• _WRITTEN TASK_
Repeat the listing exactly. The images do not belong in the copy.

• _DATA FOR THIS EXERCISE_
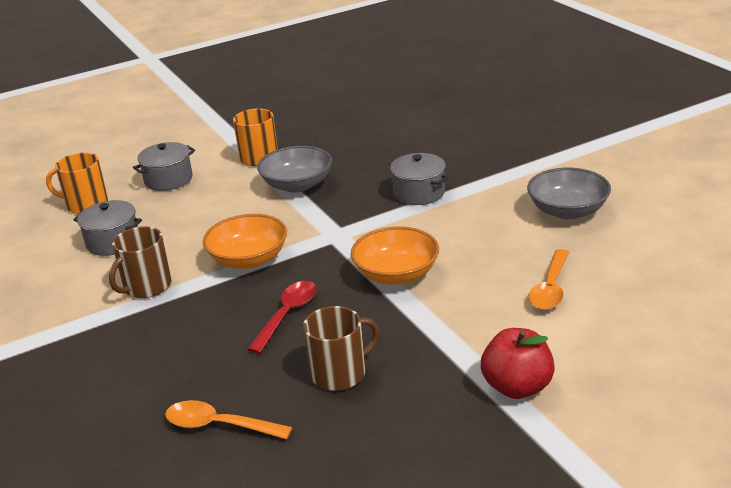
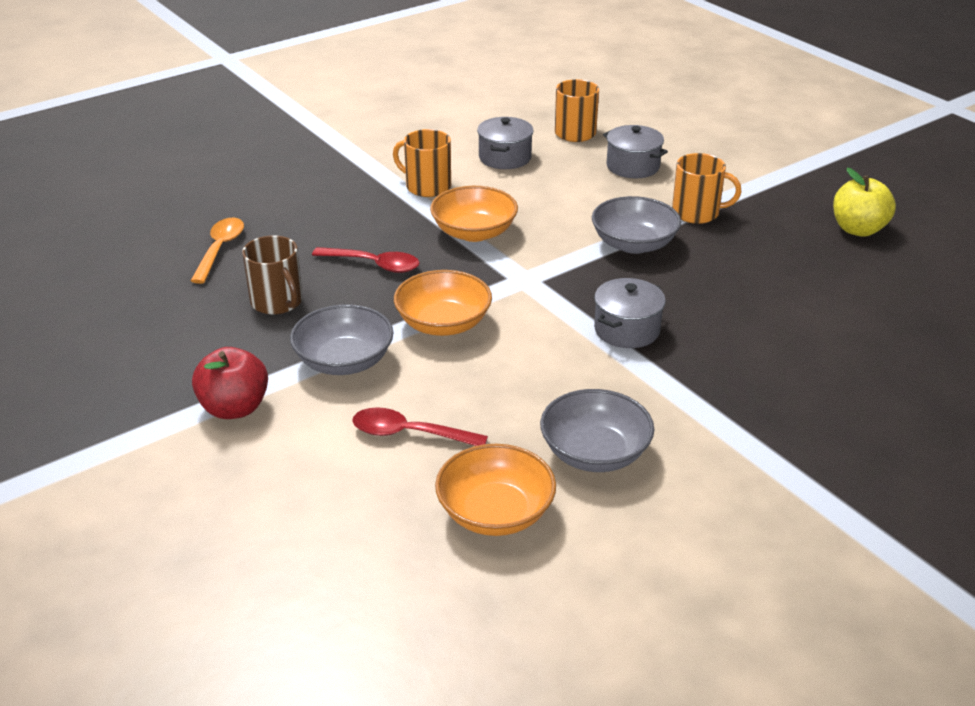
camera: 80 degrees right, 5 degrees up
(146, 286) = (427, 186): brown mug -> orange mug
(308, 103) = (858, 229): none -> yellow apple
(447, 326) = (344, 361): none -> grey bowl
(550, 289) = (409, 434): orange spoon -> red spoon
(638, 250) = (495, 513): none -> orange bowl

• _WRITTEN REPLY_
camera: 80 degrees right, 5 degrees up
(146, 286) = (427, 186): brown mug -> orange mug
(308, 103) = (858, 229): none -> yellow apple
(447, 326) = (344, 361): none -> grey bowl
(550, 289) = (409, 434): orange spoon -> red spoon
(638, 250) = (495, 513): none -> orange bowl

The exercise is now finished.